All of the data is to be set down again without any alteration.

[Stored entries]
•••••

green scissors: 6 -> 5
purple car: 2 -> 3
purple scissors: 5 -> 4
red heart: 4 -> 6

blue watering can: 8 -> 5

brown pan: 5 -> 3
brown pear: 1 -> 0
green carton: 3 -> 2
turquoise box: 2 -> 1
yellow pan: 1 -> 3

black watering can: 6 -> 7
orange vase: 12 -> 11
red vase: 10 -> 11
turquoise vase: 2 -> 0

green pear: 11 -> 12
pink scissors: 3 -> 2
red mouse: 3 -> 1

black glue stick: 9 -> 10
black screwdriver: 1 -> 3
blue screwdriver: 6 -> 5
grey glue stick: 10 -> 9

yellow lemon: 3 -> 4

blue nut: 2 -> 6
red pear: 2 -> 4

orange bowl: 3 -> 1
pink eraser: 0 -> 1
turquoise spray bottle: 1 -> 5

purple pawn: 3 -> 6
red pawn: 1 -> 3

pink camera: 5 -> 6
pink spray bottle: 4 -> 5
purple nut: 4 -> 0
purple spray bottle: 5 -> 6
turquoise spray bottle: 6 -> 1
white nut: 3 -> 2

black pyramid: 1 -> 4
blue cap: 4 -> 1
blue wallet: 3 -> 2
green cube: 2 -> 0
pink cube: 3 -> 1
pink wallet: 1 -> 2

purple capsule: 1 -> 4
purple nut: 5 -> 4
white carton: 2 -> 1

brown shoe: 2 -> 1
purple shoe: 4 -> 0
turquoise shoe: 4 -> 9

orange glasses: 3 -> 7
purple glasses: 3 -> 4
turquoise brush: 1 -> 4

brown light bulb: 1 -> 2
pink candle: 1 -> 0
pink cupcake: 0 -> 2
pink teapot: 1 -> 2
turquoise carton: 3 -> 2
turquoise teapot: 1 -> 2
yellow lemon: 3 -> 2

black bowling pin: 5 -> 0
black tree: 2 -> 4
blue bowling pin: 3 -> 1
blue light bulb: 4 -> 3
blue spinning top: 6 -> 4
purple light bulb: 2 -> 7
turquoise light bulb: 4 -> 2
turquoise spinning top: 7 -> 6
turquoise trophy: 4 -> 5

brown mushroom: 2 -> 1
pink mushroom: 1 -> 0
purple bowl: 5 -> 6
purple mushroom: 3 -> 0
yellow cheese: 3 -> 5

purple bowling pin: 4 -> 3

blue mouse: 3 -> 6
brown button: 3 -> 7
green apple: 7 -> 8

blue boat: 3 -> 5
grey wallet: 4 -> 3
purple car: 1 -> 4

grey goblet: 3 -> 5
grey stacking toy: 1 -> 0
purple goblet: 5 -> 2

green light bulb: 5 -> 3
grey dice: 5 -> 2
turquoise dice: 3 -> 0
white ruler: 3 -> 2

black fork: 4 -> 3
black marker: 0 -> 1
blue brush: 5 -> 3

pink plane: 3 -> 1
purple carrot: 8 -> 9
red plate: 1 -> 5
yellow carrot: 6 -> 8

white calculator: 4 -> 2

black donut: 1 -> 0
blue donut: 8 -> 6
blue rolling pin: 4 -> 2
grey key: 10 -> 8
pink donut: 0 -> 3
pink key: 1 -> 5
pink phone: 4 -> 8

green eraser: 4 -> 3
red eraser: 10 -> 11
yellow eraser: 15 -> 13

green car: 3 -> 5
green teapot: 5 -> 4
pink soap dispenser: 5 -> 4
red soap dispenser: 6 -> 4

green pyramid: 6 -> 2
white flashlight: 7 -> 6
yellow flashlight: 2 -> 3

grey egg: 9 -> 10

•••••

- _Written response_:
green scissors: 6 -> 5
purple car: 2 -> 3
purple scissors: 5 -> 4
red heart: 4 -> 6

blue watering can: 8 -> 5

brown pan: 5 -> 3
brown pear: 1 -> 0
green carton: 3 -> 2
turquoise box: 2 -> 1
yellow pan: 1 -> 3

black watering can: 6 -> 7
orange vase: 12 -> 11
red vase: 10 -> 11
turquoise vase: 2 -> 0

green pear: 11 -> 12
pink scissors: 3 -> 2
red mouse: 3 -> 1

black glue stick: 9 -> 10
black screwdriver: 1 -> 3
blue screwdriver: 6 -> 5
grey glue stick: 10 -> 9

yellow lemon: 3 -> 4

blue nut: 2 -> 6
red pear: 2 -> 4

orange bowl: 3 -> 1
pink eraser: 0 -> 1
turquoise spray bottle: 1 -> 5

purple pawn: 3 -> 6
red pawn: 1 -> 3

pink camera: 5 -> 6
pink spray bottle: 4 -> 5
purple nut: 4 -> 0
purple spray bottle: 5 -> 6
turquoise spray bottle: 6 -> 1
white nut: 3 -> 2

black pyramid: 1 -> 4
blue cap: 4 -> 1
blue wallet: 3 -> 2
green cube: 2 -> 0
pink cube: 3 -> 1
pink wallet: 1 -> 2

purple capsule: 1 -> 4
purple nut: 5 -> 4
white carton: 2 -> 1

brown shoe: 2 -> 1
purple shoe: 4 -> 0
turquoise shoe: 4 -> 9

orange glasses: 3 -> 7
purple glasses: 3 -> 4
turquoise brush: 1 -> 4

brown light bulb: 1 -> 2
pink candle: 1 -> 0
pink cupcake: 0 -> 2
pink teapot: 1 -> 2
turquoise carton: 3 -> 2
turquoise teapot: 1 -> 2
yellow lemon: 3 -> 2

black bowling pin: 5 -> 0
black tree: 2 -> 4
blue bowling pin: 3 -> 1
blue light bulb: 4 -> 3
blue spinning top: 6 -> 4
purple light bulb: 2 -> 7
turquoise light bulb: 4 -> 2
turquoise spinning top: 7 -> 6
turquoise trophy: 4 -> 5

brown mushroom: 2 -> 1
pink mushroom: 1 -> 0
purple bowl: 5 -> 6
purple mushroom: 3 -> 0
yellow cheese: 3 -> 5

purple bowling pin: 4 -> 3

blue mouse: 3 -> 6
brown button: 3 -> 7
green apple: 7 -> 8

blue boat: 3 -> 5
grey wallet: 4 -> 3
purple car: 1 -> 4

grey goblet: 3 -> 5
grey stacking toy: 1 -> 0
purple goblet: 5 -> 2

green light bulb: 5 -> 3
grey dice: 5 -> 2
turquoise dice: 3 -> 0
white ruler: 3 -> 2

black fork: 4 -> 3
black marker: 0 -> 1
blue brush: 5 -> 3

pink plane: 3 -> 1
purple carrot: 8 -> 9
red plate: 1 -> 5
yellow carrot: 6 -> 8

white calculator: 4 -> 2

black donut: 1 -> 0
blue donut: 8 -> 6
blue rolling pin: 4 -> 2
grey key: 10 -> 8
pink donut: 0 -> 3
pink key: 1 -> 5
pink phone: 4 -> 8

green eraser: 4 -> 3
red eraser: 10 -> 11
yellow eraser: 15 -> 13

green car: 3 -> 5
green teapot: 5 -> 4
pink soap dispenser: 5 -> 4
red soap dispenser: 6 -> 4

green pyramid: 6 -> 2
white flashlight: 7 -> 6
yellow flashlight: 2 -> 3

grey egg: 9 -> 10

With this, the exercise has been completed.